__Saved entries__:
+===+

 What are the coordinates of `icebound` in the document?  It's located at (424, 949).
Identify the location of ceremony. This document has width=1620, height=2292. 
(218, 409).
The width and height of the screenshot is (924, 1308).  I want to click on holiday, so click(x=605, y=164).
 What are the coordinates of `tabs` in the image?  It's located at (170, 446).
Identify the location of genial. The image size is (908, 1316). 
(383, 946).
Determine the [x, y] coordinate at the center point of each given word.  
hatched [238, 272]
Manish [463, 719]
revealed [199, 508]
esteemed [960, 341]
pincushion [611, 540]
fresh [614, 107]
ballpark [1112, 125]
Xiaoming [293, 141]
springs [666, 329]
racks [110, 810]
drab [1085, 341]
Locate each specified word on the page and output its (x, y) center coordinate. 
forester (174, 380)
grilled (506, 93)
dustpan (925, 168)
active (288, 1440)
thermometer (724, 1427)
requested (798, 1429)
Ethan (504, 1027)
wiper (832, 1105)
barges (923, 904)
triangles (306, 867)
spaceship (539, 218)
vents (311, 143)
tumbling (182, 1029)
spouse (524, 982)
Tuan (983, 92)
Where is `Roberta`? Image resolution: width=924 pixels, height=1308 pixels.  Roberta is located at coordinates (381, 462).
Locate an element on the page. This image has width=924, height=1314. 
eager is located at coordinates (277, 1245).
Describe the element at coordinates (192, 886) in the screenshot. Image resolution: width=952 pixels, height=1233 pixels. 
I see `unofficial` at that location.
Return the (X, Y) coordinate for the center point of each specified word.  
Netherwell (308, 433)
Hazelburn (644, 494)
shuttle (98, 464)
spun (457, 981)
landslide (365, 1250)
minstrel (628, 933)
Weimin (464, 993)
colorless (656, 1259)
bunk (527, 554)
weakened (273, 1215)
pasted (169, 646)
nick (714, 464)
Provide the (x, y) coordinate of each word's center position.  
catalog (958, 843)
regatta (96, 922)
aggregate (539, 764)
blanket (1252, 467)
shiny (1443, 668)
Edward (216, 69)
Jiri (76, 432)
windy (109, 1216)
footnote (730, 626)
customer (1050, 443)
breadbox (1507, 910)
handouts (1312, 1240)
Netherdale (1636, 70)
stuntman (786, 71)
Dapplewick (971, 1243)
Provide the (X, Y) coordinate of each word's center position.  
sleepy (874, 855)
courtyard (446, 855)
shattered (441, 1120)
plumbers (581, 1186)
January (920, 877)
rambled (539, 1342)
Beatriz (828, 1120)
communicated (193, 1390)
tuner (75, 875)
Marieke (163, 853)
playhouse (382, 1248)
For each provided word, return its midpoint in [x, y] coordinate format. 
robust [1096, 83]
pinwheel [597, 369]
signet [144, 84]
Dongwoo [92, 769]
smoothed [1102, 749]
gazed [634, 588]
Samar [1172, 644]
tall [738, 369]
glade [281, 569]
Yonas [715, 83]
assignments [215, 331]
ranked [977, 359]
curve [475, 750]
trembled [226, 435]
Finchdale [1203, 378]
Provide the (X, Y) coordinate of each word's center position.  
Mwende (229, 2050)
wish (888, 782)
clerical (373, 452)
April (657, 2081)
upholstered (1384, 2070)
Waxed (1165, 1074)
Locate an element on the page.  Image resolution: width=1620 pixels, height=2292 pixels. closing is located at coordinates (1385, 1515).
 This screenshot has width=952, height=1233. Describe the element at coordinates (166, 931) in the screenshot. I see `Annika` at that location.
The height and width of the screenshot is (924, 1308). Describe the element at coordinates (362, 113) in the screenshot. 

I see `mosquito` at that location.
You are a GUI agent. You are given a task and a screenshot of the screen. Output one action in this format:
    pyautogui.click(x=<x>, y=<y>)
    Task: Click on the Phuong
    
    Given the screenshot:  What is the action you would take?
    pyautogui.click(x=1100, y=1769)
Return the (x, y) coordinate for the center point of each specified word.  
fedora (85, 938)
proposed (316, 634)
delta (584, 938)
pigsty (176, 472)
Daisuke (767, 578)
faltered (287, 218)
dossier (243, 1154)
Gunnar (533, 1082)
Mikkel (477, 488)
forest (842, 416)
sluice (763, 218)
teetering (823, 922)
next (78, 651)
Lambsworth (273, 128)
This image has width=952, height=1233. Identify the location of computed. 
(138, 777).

+===+

Repeat the entire listing above word for word, reproducing every line without alteration.

__RESULT FOR THIS EXERCISE__:
 What are the coordinates of `icebound` in the document?  It's located at (424, 949).
Identify the location of ceremony. This document has width=1620, height=2292. 
(218, 409).
The width and height of the screenshot is (924, 1308).  I want to click on holiday, so click(x=605, y=164).
 What are the coordinates of `tabs` in the image?  It's located at (170, 446).
Identify the location of genial. The image size is (908, 1316). 
(383, 946).
Determine the [x, y] coordinate at the center point of each given word.  
hatched [238, 272]
Manish [463, 719]
revealed [199, 508]
esteemed [960, 341]
pincushion [611, 540]
fresh [614, 107]
ballpark [1112, 125]
Xiaoming [293, 141]
springs [666, 329]
racks [110, 810]
drab [1085, 341]
Locate each specified word on the page and output its (x, y) center coordinate. 
forester (174, 380)
grilled (506, 93)
dustpan (925, 168)
active (288, 1440)
thermometer (724, 1427)
requested (798, 1429)
Ethan (504, 1027)
wiper (832, 1105)
barges (923, 904)
triangles (306, 867)
spaceship (539, 218)
vents (311, 143)
tumbling (182, 1029)
spouse (524, 982)
Tuan (983, 92)
Where is `Roberta`? Image resolution: width=924 pixels, height=1308 pixels.  Roberta is located at coordinates (381, 462).
Locate an element on the page. This image has width=924, height=1314. 
eager is located at coordinates (277, 1245).
Describe the element at coordinates (192, 886) in the screenshot. Image resolution: width=952 pixels, height=1233 pixels. 
I see `unofficial` at that location.
Return the (X, Y) coordinate for the center point of each specified word.  
Netherwell (308, 433)
Hazelburn (644, 494)
shuttle (98, 464)
spun (457, 981)
landslide (365, 1250)
minstrel (628, 933)
Weimin (464, 993)
colorless (656, 1259)
bunk (527, 554)
weakened (273, 1215)
pasted (169, 646)
nick (714, 464)
Provide the (x, y) coordinate of each word's center position.  
catalog (958, 843)
regatta (96, 922)
aggregate (539, 764)
blanket (1252, 467)
shiny (1443, 668)
Edward (216, 69)
Jiri (76, 432)
windy (109, 1216)
footnote (730, 626)
customer (1050, 443)
breadbox (1507, 910)
handouts (1312, 1240)
Netherdale (1636, 70)
stuntman (786, 71)
Dapplewick (971, 1243)
Provide the (X, Y) coordinate of each word's center position.  
sleepy (874, 855)
courtyard (446, 855)
shattered (441, 1120)
plumbers (581, 1186)
January (920, 877)
rambled (539, 1342)
Beatriz (828, 1120)
communicated (193, 1390)
tuner (75, 875)
Marieke (163, 853)
playhouse (382, 1248)
For each provided word, return its midpoint in [x, y] coordinate format. 
robust [1096, 83]
pinwheel [597, 369]
signet [144, 84]
Dongwoo [92, 769]
smoothed [1102, 749]
gazed [634, 588]
Samar [1172, 644]
tall [738, 369]
glade [281, 569]
Yonas [715, 83]
assignments [215, 331]
ranked [977, 359]
curve [475, 750]
trembled [226, 435]
Finchdale [1203, 378]
Provide the (X, Y) coordinate of each word's center position.  
Mwende (229, 2050)
wish (888, 782)
clerical (373, 452)
April (657, 2081)
upholstered (1384, 2070)
Waxed (1165, 1074)
Locate an element on the page.  Image resolution: width=1620 pixels, height=2292 pixels. closing is located at coordinates (1385, 1515).
 This screenshot has width=952, height=1233. Describe the element at coordinates (166, 931) in the screenshot. I see `Annika` at that location.
The height and width of the screenshot is (924, 1308). Describe the element at coordinates (362, 113) in the screenshot. 

I see `mosquito` at that location.
You are a GUI agent. You are given a task and a screenshot of the screen. Output one action in this format:
    pyautogui.click(x=<x>, y=<y>)
    Task: Click on the Phuong
    
    Given the screenshot:  What is the action you would take?
    pyautogui.click(x=1100, y=1769)
Return the (x, y) coordinate for the center point of each specified word.  
fedora (85, 938)
proposed (316, 634)
delta (584, 938)
pigsty (176, 472)
Daisuke (767, 578)
faltered (287, 218)
dossier (243, 1154)
Gunnar (533, 1082)
Mikkel (477, 488)
forest (842, 416)
sluice (763, 218)
teetering (823, 922)
next (78, 651)
Lambsworth (273, 128)
This image has width=952, height=1233. Identify the location of computed. 
(138, 777).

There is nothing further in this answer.